* **Given data**
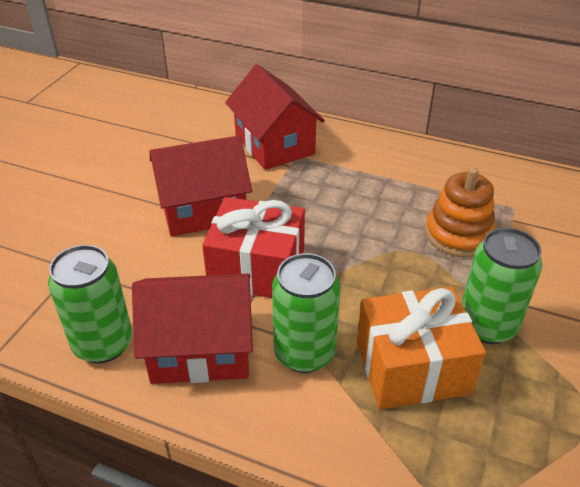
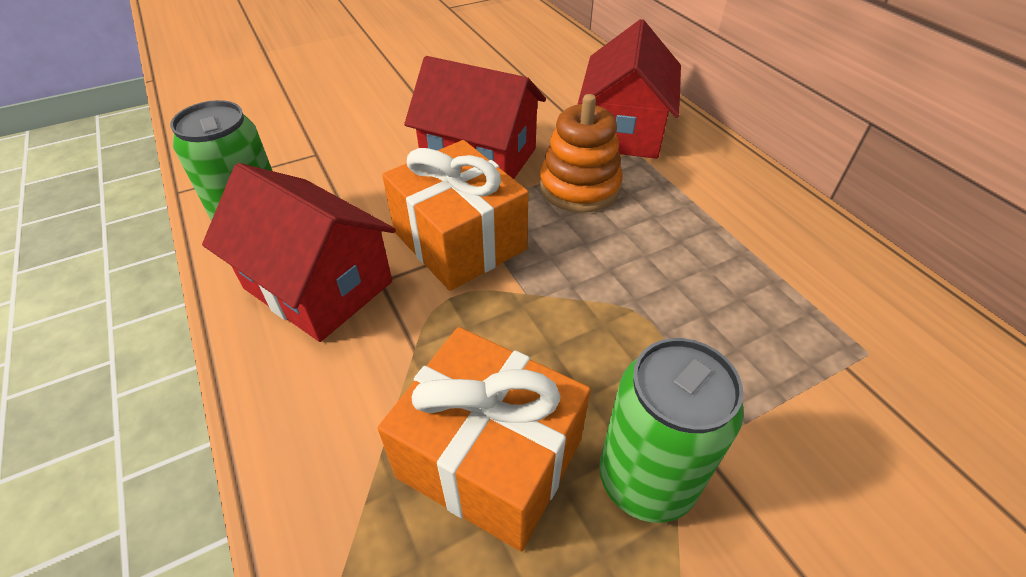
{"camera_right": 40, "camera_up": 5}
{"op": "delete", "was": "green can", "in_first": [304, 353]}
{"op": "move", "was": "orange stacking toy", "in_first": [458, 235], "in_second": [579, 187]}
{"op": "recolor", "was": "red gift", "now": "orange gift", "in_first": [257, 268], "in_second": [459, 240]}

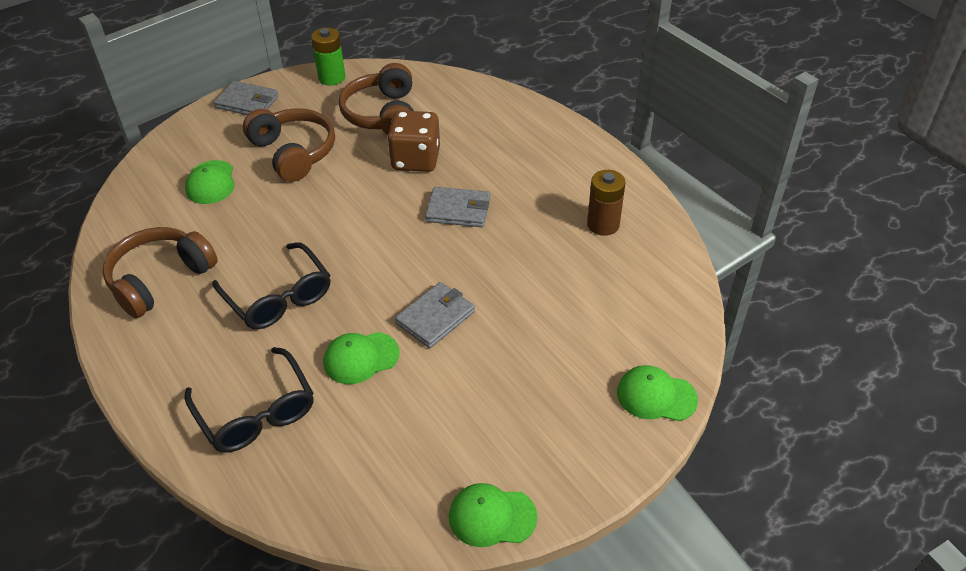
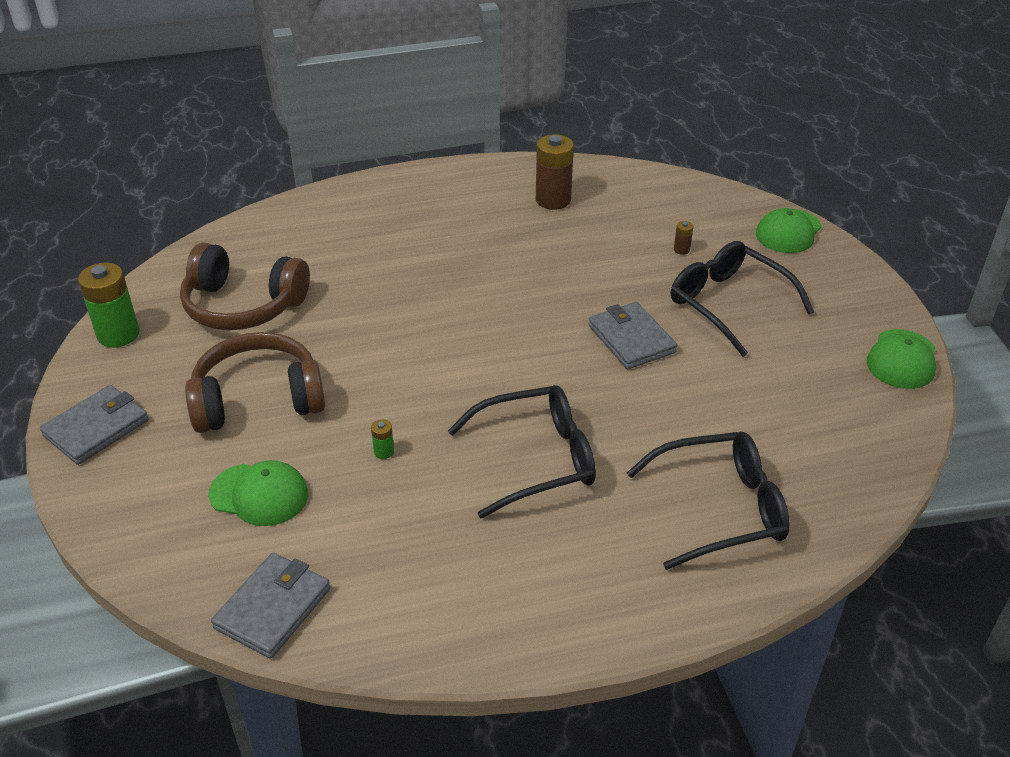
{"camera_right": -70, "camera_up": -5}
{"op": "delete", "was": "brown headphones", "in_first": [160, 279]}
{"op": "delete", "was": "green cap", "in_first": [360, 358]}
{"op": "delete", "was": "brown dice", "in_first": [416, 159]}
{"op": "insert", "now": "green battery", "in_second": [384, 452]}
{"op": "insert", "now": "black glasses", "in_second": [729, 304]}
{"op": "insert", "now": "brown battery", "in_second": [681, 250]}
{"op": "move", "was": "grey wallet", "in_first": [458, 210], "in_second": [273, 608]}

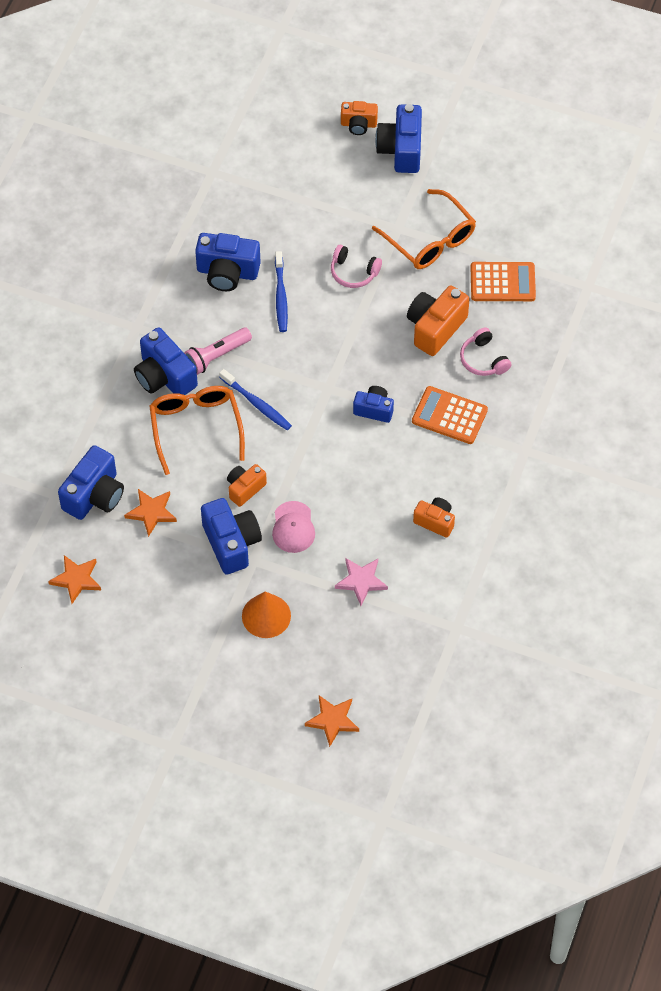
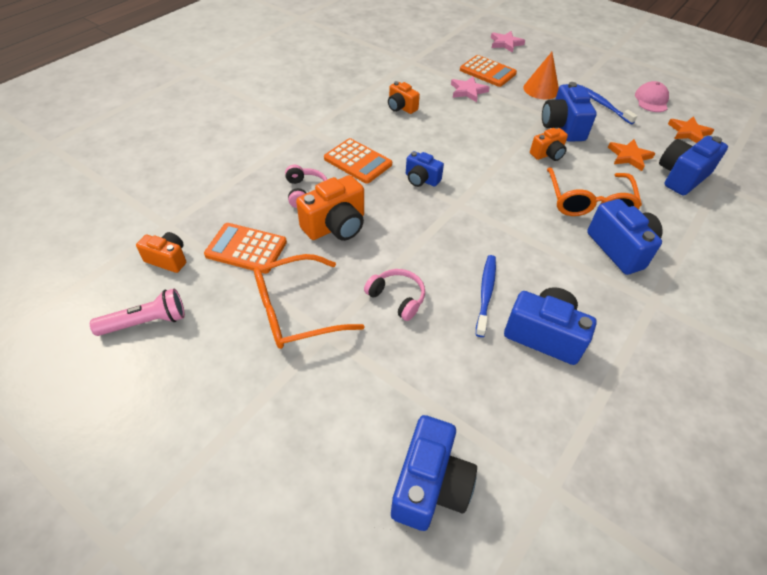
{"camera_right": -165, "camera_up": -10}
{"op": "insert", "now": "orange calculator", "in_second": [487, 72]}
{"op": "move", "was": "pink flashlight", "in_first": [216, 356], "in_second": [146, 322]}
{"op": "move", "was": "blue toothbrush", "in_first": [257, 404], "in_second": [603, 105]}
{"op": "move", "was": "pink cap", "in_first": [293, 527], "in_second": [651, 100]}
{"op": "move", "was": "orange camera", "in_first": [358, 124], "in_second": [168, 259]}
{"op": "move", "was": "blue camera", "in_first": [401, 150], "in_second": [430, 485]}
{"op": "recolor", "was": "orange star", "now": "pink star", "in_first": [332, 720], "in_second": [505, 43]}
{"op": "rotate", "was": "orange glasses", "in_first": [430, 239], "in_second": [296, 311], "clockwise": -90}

* **What is expected**
Each entry above needs to be restated without a single word changed; skip the images.

* **Finished task**
{"camera_right": 40, "camera_up": 5}
{"op": "delete", "was": "green can", "in_first": [304, 353]}
{"op": "move", "was": "orange stacking toy", "in_first": [458, 235], "in_second": [579, 187]}
{"op": "recolor", "was": "red gift", "now": "orange gift", "in_first": [257, 268], "in_second": [459, 240]}

{"camera_right": -70, "camera_up": -5}
{"op": "delete", "was": "brown headphones", "in_first": [160, 279]}
{"op": "delete", "was": "green cap", "in_first": [360, 358]}
{"op": "delete", "was": "brown dice", "in_first": [416, 159]}
{"op": "insert", "now": "green battery", "in_second": [384, 452]}
{"op": "insert", "now": "black glasses", "in_second": [729, 304]}
{"op": "insert", "now": "brown battery", "in_second": [681, 250]}
{"op": "move", "was": "grey wallet", "in_first": [458, 210], "in_second": [273, 608]}

{"camera_right": -165, "camera_up": -10}
{"op": "insert", "now": "orange calculator", "in_second": [487, 72]}
{"op": "move", "was": "pink flashlight", "in_first": [216, 356], "in_second": [146, 322]}
{"op": "move", "was": "blue toothbrush", "in_first": [257, 404], "in_second": [603, 105]}
{"op": "move", "was": "pink cap", "in_first": [293, 527], "in_second": [651, 100]}
{"op": "move", "was": "orange camera", "in_first": [358, 124], "in_second": [168, 259]}
{"op": "move", "was": "blue camera", "in_first": [401, 150], "in_second": [430, 485]}
{"op": "recolor", "was": "orange star", "now": "pink star", "in_first": [332, 720], "in_second": [505, 43]}
{"op": "rotate", "was": "orange glasses", "in_first": [430, 239], "in_second": [296, 311], "clockwise": -90}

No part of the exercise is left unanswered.